=== Material provided ===

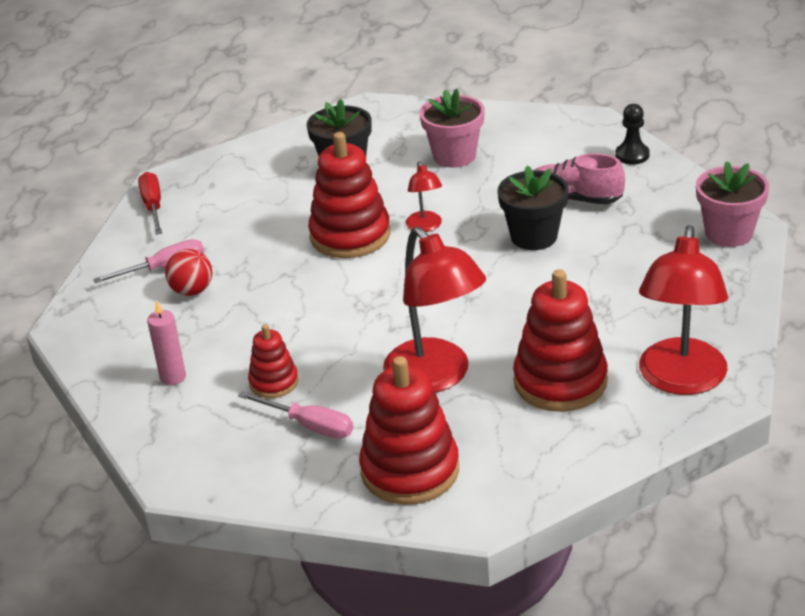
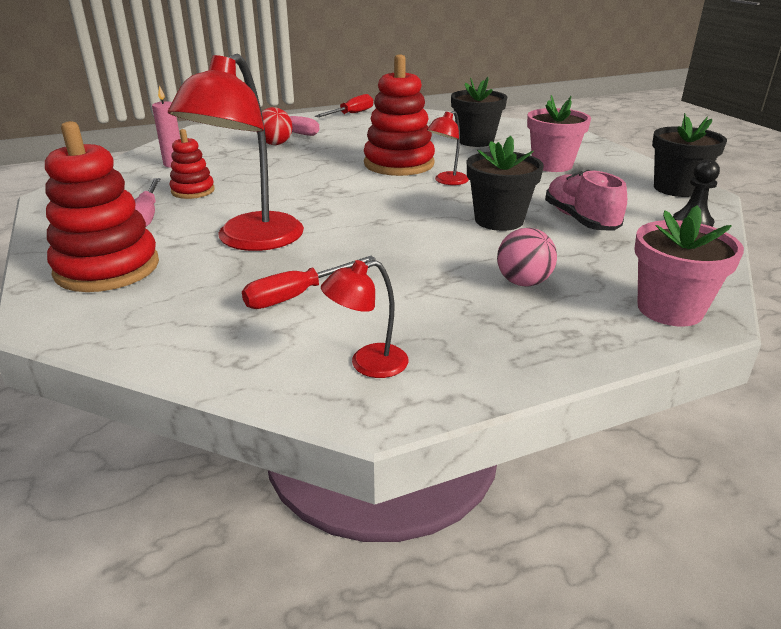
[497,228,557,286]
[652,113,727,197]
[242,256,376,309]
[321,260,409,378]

===

* [Your objective]
The job is to set down the whole listing exactly, excluding any images.

* [Answer to this problem]
[497,228,557,286]
[652,113,727,197]
[242,256,376,309]
[321,260,409,378]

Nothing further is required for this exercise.